## EXERCISE DESCRIPTION:
Only the pictures are to be dropped; return all other data below exactly.
··· EXERCISE DATA
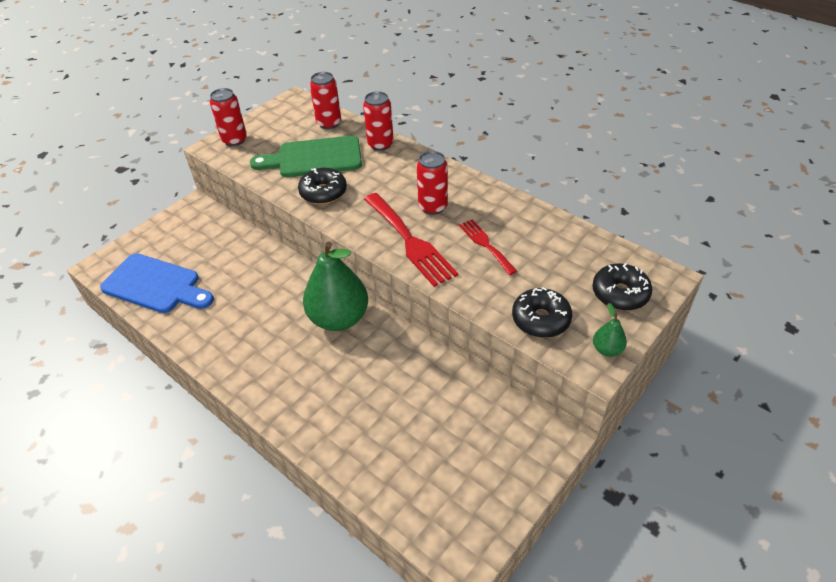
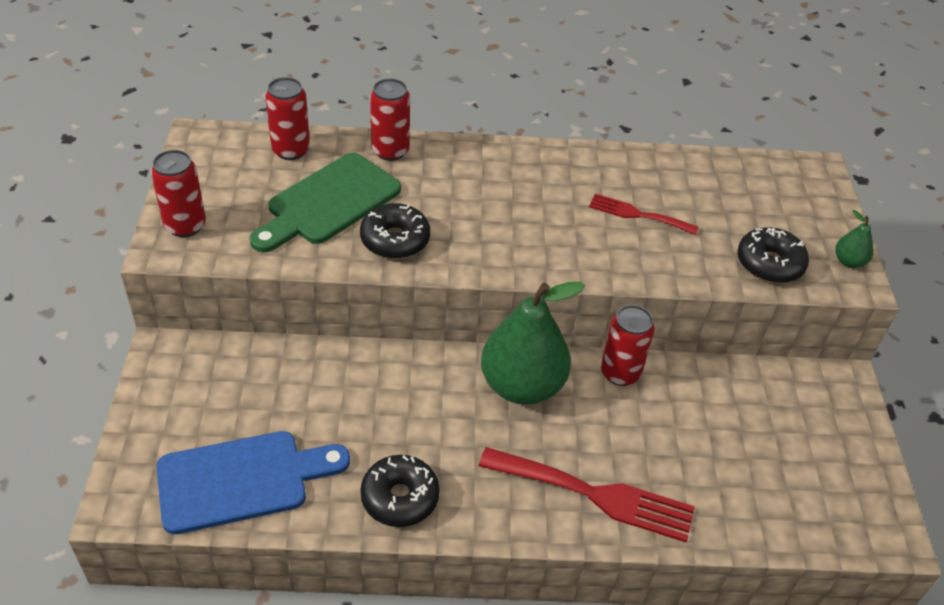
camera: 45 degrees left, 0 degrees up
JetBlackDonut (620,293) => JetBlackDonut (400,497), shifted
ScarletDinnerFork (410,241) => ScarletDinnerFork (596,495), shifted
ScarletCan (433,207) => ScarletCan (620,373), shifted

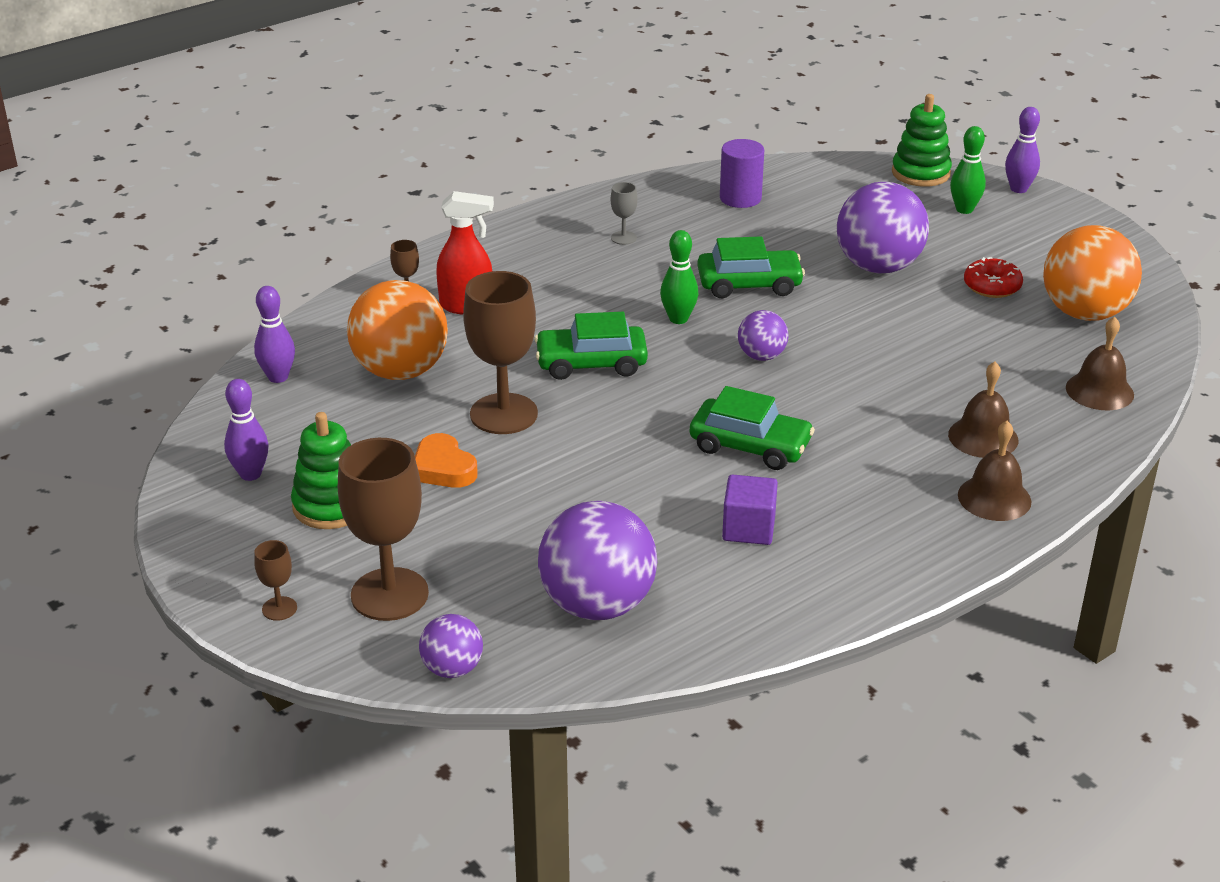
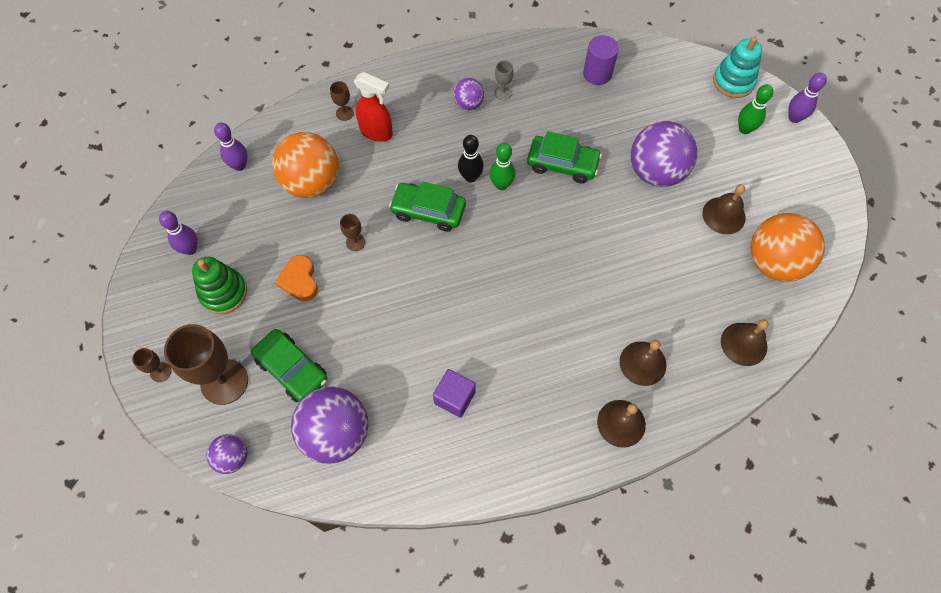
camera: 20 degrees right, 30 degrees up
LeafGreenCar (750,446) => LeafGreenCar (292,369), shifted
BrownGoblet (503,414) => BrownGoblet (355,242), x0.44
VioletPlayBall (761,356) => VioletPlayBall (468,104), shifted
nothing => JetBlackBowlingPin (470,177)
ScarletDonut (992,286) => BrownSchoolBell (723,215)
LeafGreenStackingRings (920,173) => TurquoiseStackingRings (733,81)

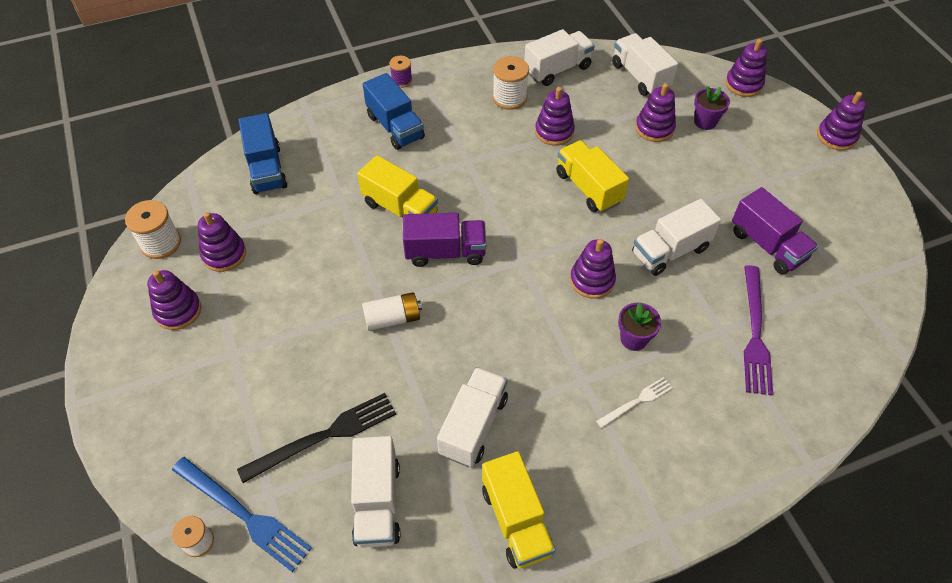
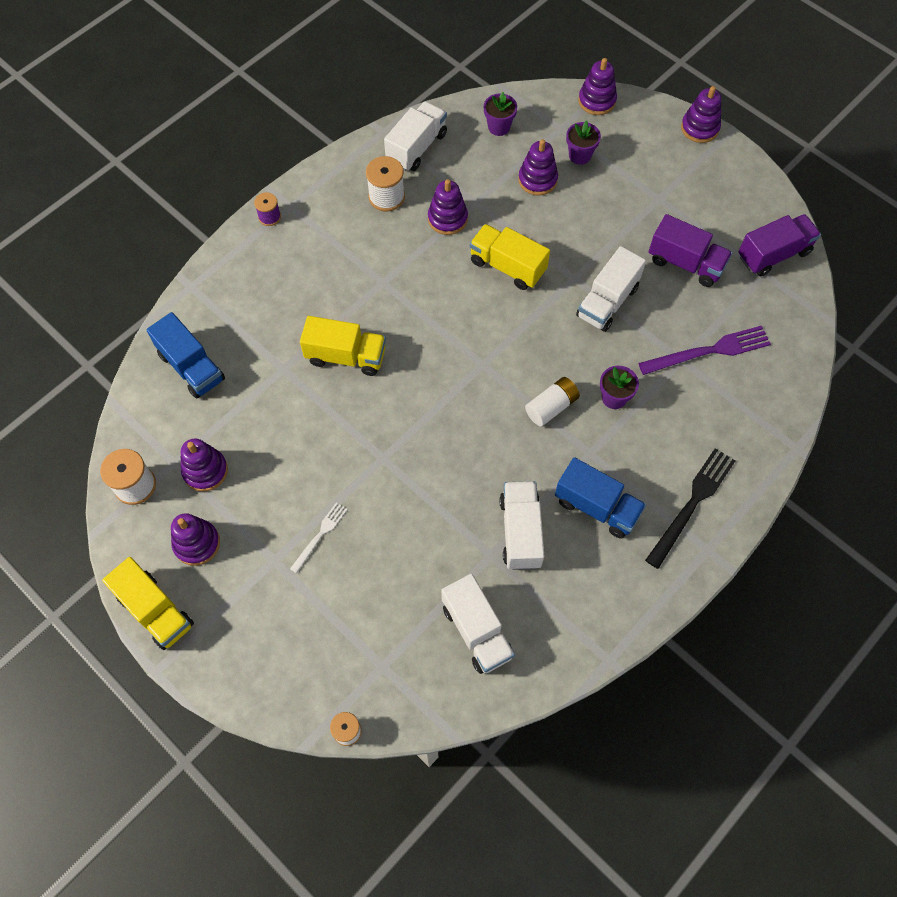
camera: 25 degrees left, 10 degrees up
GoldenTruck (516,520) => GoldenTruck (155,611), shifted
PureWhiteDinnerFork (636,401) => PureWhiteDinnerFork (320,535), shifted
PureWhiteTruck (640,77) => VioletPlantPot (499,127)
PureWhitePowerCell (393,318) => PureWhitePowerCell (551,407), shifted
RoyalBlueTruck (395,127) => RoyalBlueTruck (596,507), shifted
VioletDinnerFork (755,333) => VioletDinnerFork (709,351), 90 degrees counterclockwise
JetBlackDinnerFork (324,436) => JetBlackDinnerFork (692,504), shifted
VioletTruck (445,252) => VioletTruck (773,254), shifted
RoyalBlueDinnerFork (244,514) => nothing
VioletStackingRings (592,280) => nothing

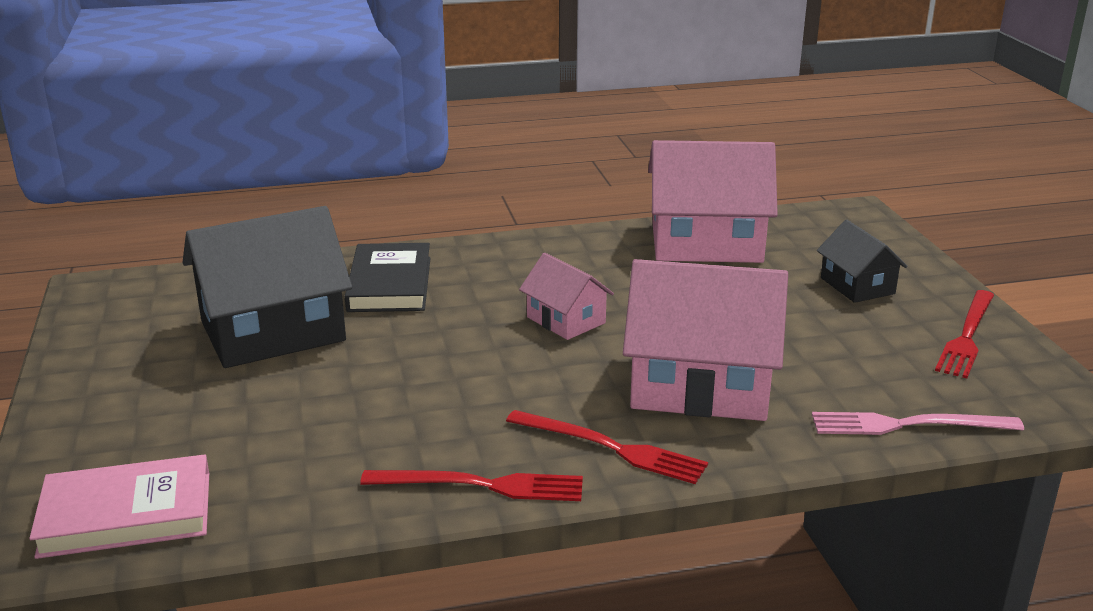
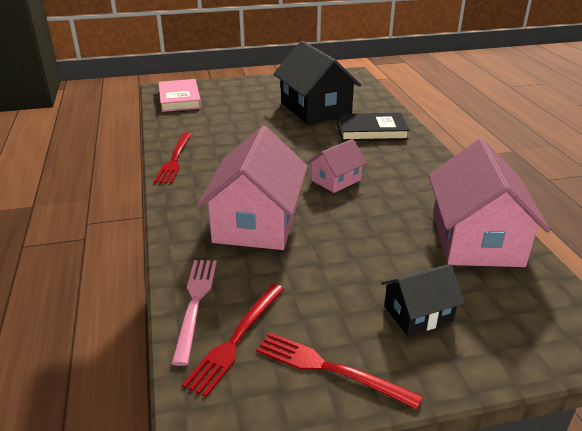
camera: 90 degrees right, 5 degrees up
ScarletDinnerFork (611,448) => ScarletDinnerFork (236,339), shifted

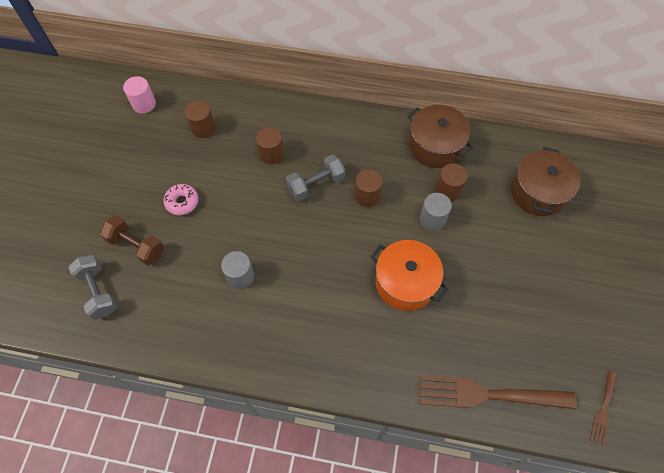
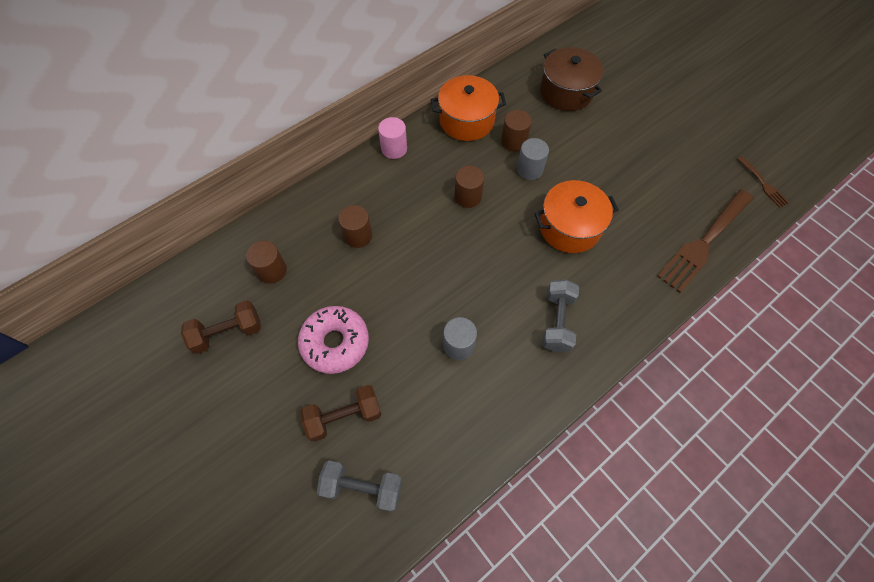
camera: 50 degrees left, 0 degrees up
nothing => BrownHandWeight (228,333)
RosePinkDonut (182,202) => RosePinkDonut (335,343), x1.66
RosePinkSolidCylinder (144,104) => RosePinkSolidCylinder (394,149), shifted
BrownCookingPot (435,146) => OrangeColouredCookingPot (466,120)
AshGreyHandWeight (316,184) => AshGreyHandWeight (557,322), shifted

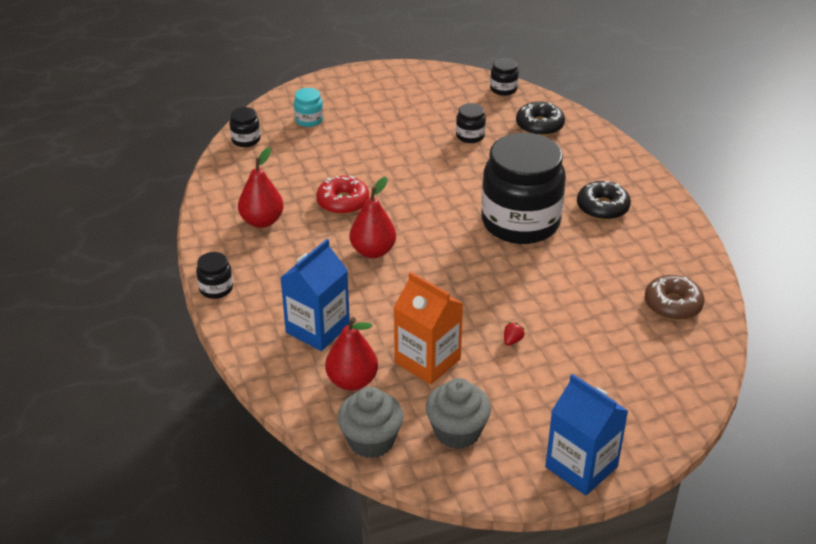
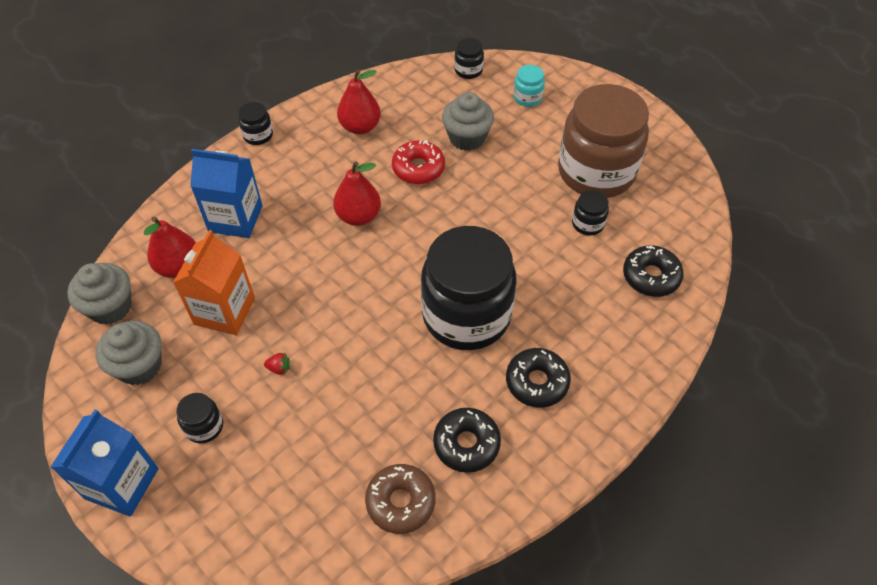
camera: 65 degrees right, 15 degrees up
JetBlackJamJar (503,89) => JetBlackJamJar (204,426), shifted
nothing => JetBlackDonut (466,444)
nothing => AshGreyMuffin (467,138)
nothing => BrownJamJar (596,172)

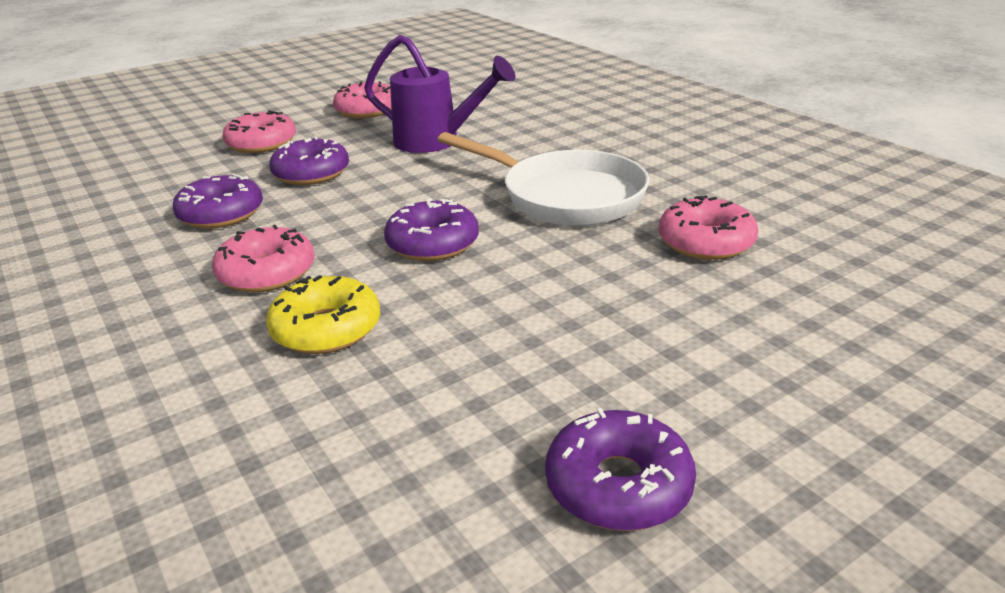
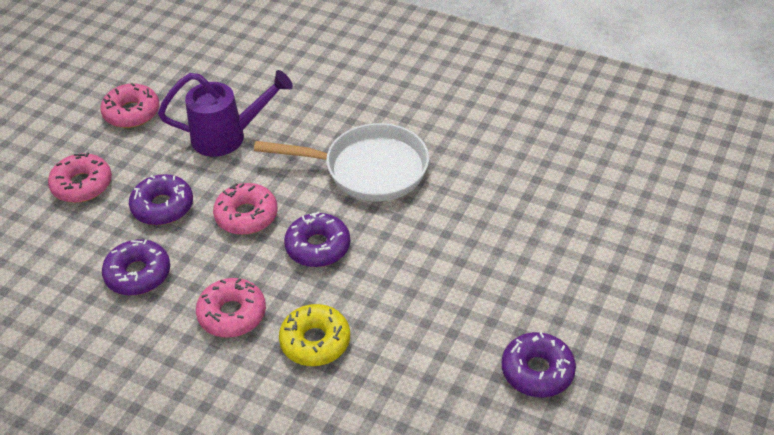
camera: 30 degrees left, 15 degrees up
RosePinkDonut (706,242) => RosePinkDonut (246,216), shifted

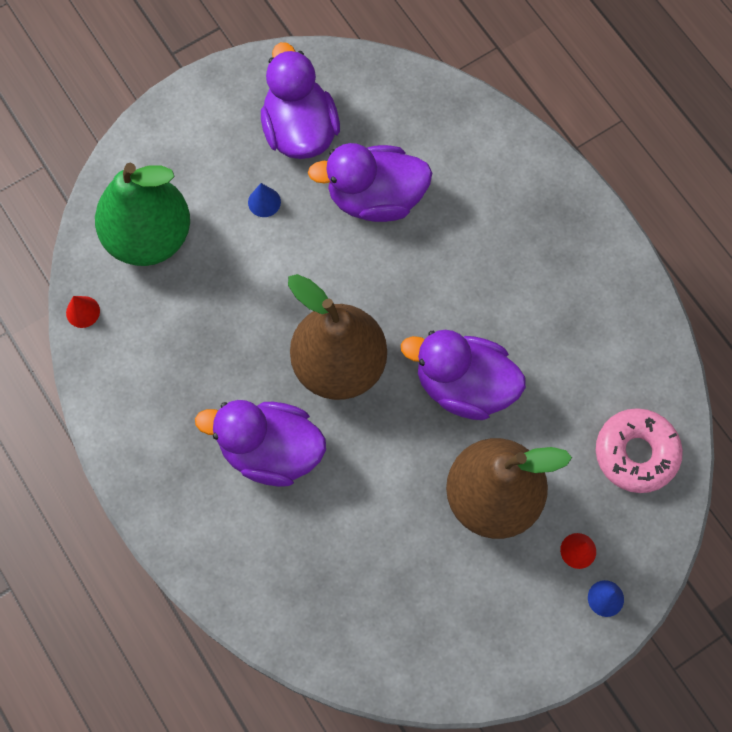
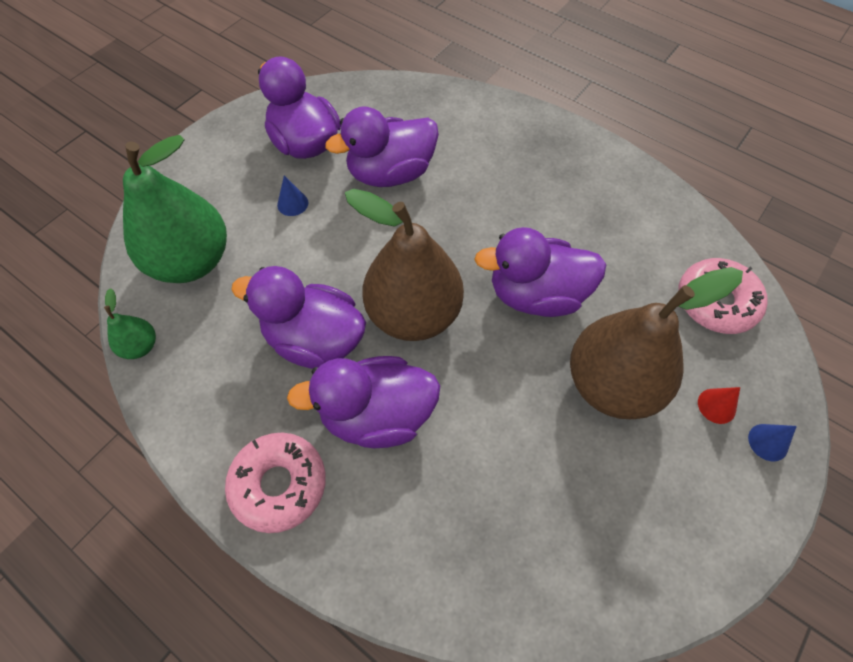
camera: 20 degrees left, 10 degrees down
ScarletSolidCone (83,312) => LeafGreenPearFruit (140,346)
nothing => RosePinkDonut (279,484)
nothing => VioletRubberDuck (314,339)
······
## TASK OUTPUT:
camera: 45 degrees left, 0 degrees up
JetBlackDonut (620,293) => JetBlackDonut (400,497), shifted
ScarletDinnerFork (410,241) => ScarletDinnerFork (596,495), shifted
ScarletCan (433,207) => ScarletCan (620,373), shifted

camera: 20 degrees right, 30 degrees up
LeafGreenCar (750,446) => LeafGreenCar (292,369), shifted
BrownGoblet (503,414) => BrownGoblet (355,242), x0.44
VioletPlayBall (761,356) => VioletPlayBall (468,104), shifted
nothing => JetBlackBowlingPin (470,177)
ScarletDonut (992,286) => BrownSchoolBell (723,215)
LeafGreenStackingRings (920,173) => TurquoiseStackingRings (733,81)

camera: 25 degrees left, 10 degrees up
GoldenTruck (516,520) => GoldenTruck (155,611), shifted
PureWhiteDinnerFork (636,401) => PureWhiteDinnerFork (320,535), shifted
PureWhiteTruck (640,77) => VioletPlantPot (499,127)
PureWhitePowerCell (393,318) => PureWhitePowerCell (551,407), shifted
RoyalBlueTruck (395,127) => RoyalBlueTruck (596,507), shifted
VioletDinnerFork (755,333) => VioletDinnerFork (709,351), 90 degrees counterclockwise
JetBlackDinnerFork (324,436) => JetBlackDinnerFork (692,504), shifted
VioletTruck (445,252) => VioletTruck (773,254), shifted
RoyalBlueDinnerFork (244,514) => nothing
VioletStackingRings (592,280) => nothing

camera: 90 degrees right, 5 degrees up
ScarletDinnerFork (611,448) => ScarletDinnerFork (236,339), shifted

camera: 50 degrees left, 0 degrees up
nothing => BrownHandWeight (228,333)
RosePinkDonut (182,202) => RosePinkDonut (335,343), x1.66
RosePinkSolidCylinder (144,104) => RosePinkSolidCylinder (394,149), shifted
BrownCookingPot (435,146) => OrangeColouredCookingPot (466,120)
AshGreyHandWeight (316,184) => AshGreyHandWeight (557,322), shifted

camera: 65 degrees right, 15 degrees up
JetBlackJamJar (503,89) => JetBlackJamJar (204,426), shifted
nothing => JetBlackDonut (466,444)
nothing => AshGreyMuffin (467,138)
nothing => BrownJamJar (596,172)

camera: 30 degrees left, 15 degrees up
RosePinkDonut (706,242) => RosePinkDonut (246,216), shifted

camera: 20 degrees left, 10 degrees down
ScarletSolidCone (83,312) => LeafGreenPearFruit (140,346)
nothing => RosePinkDonut (279,484)
nothing => VioletRubberDuck (314,339)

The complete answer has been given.